EXERCISE INSTRUCTIONS
Set down each of the records below exactly as it reads. No pictures go into the copy.
--------------------
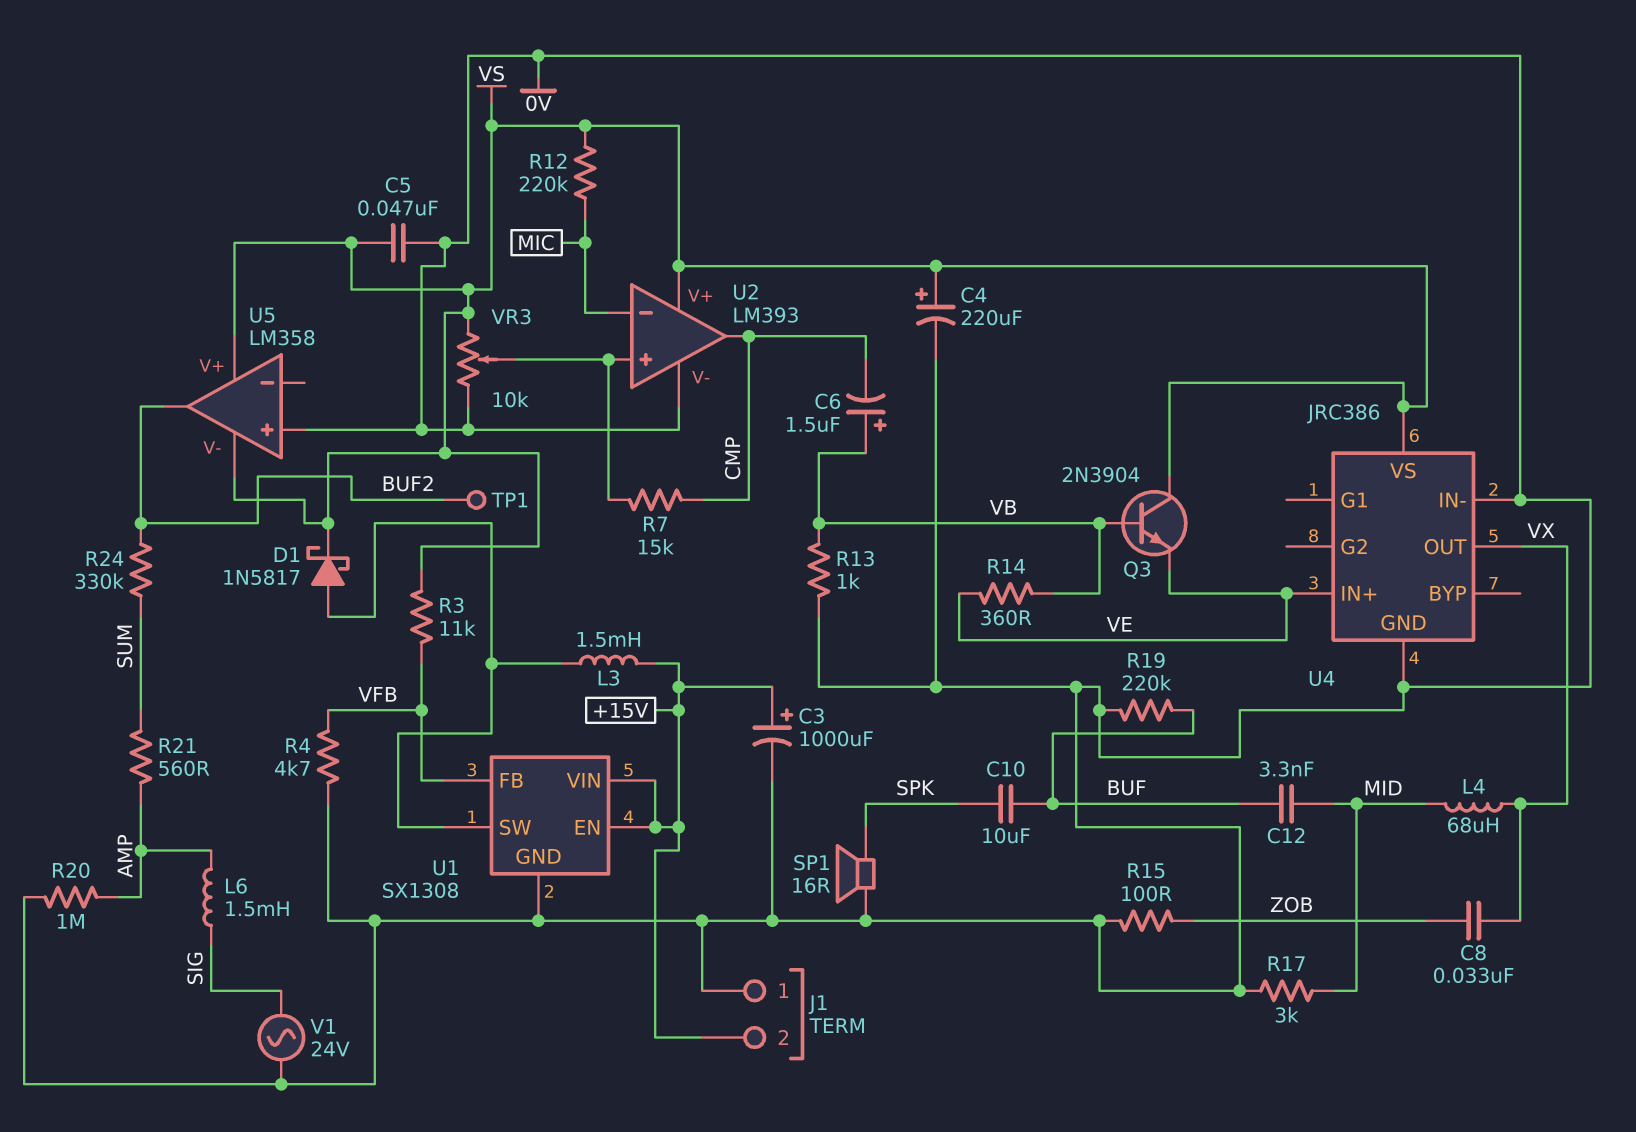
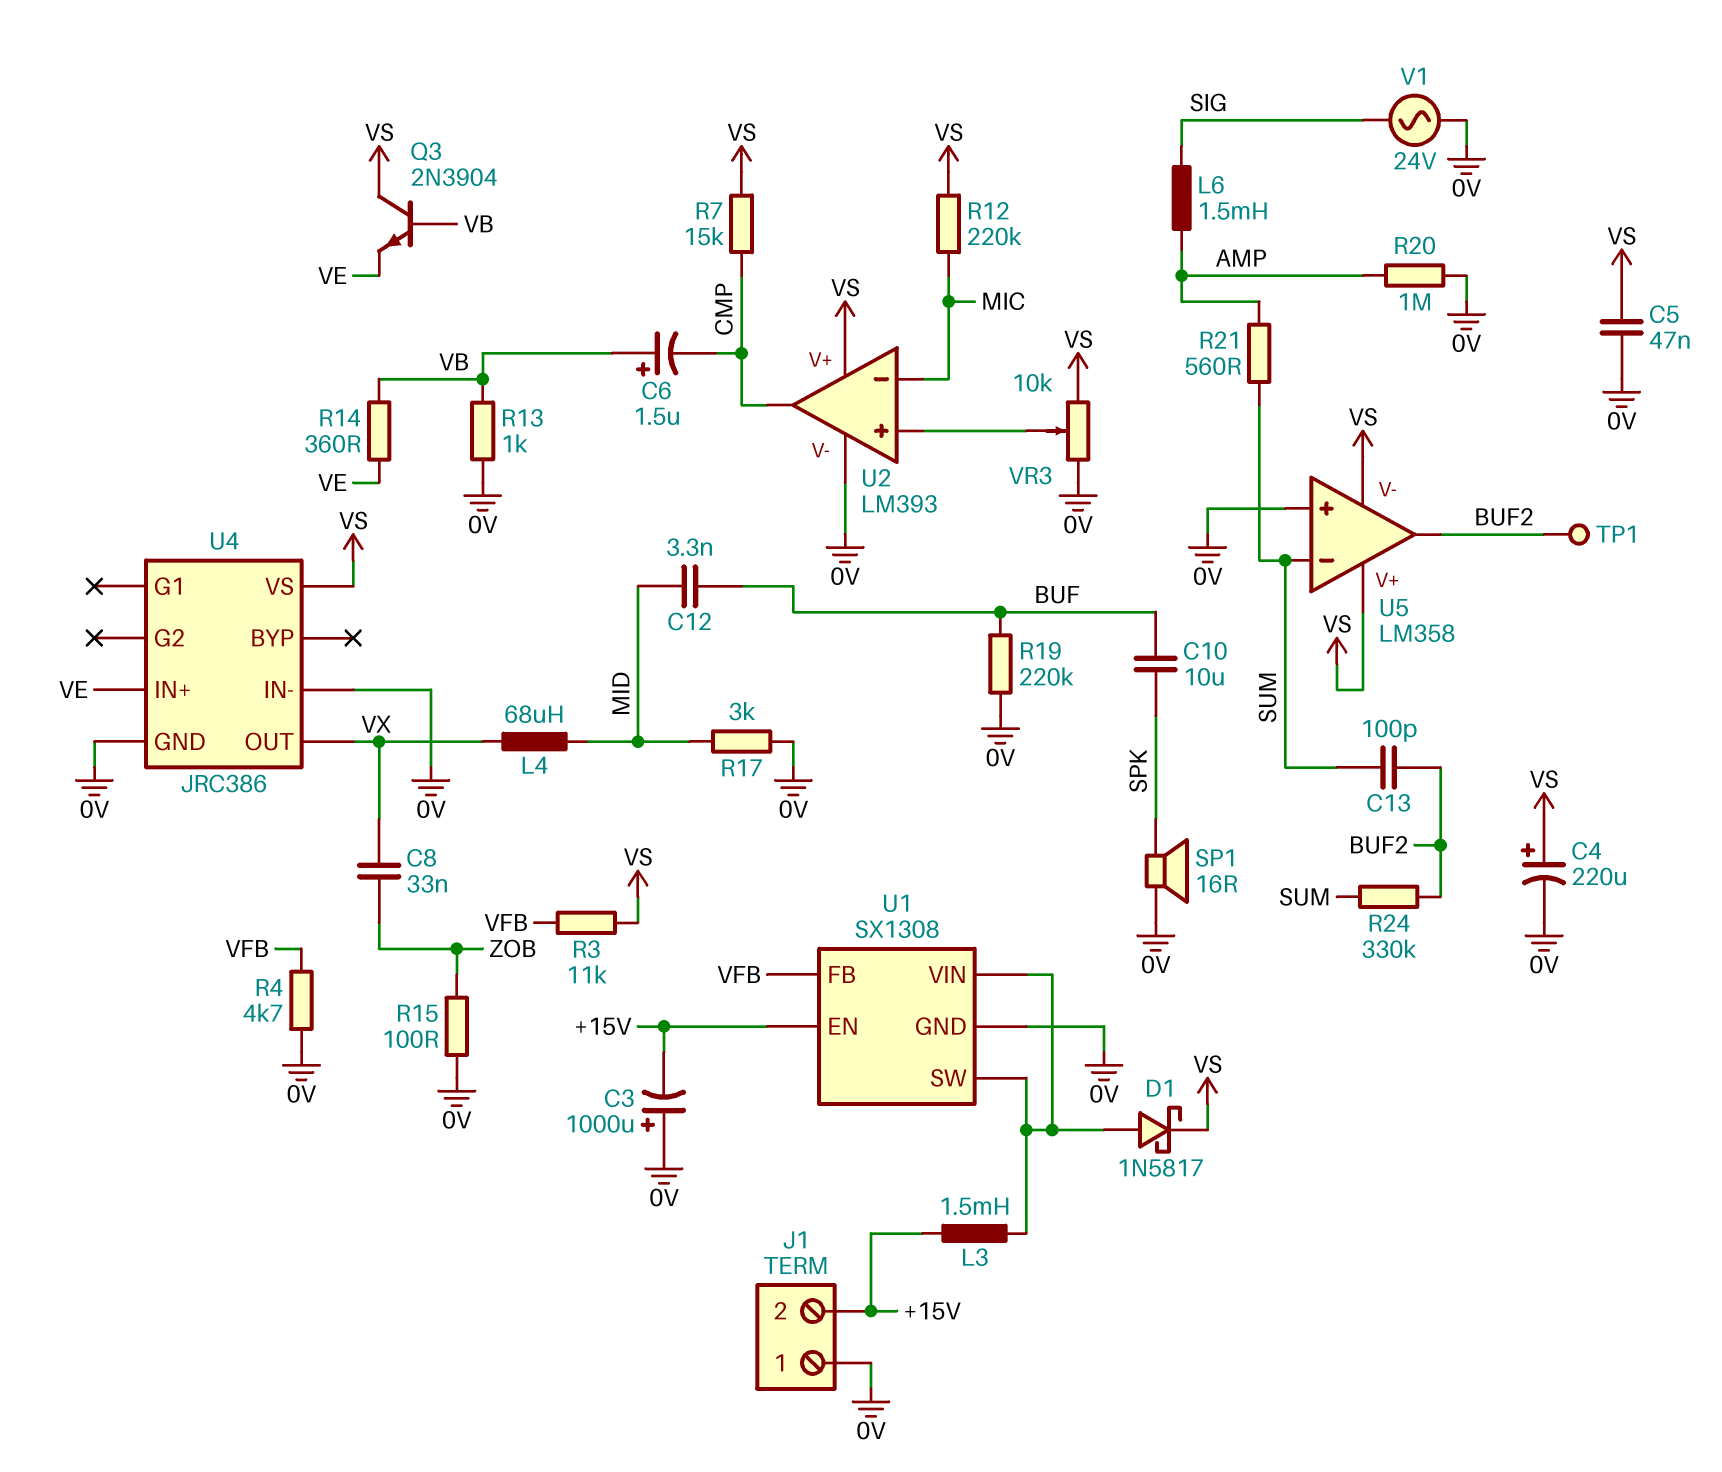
C3: 1000uF (plus +15V, minus 0V) -> 1000uF (plus 0V, minus +15V)
C13: none -> 100pF (BUF2, SUM)
R7: 15k (CMP, U2/in+) -> 15k (CMP, VS)
U1 pin VIN: +15V -> U1/SW
U5 pin in-: none -> SUM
--------------------
EXPECTED ANSWER
C3: 1000uF (plus +15V, minus 0V) -> 1000uF (plus 0V, minus +15V)
C13: none -> 100pF (BUF2, SUM)
R7: 15k (CMP, U2/in+) -> 15k (CMP, VS)
U1 pin VIN: +15V -> U1/SW
U5 pin in-: none -> SUM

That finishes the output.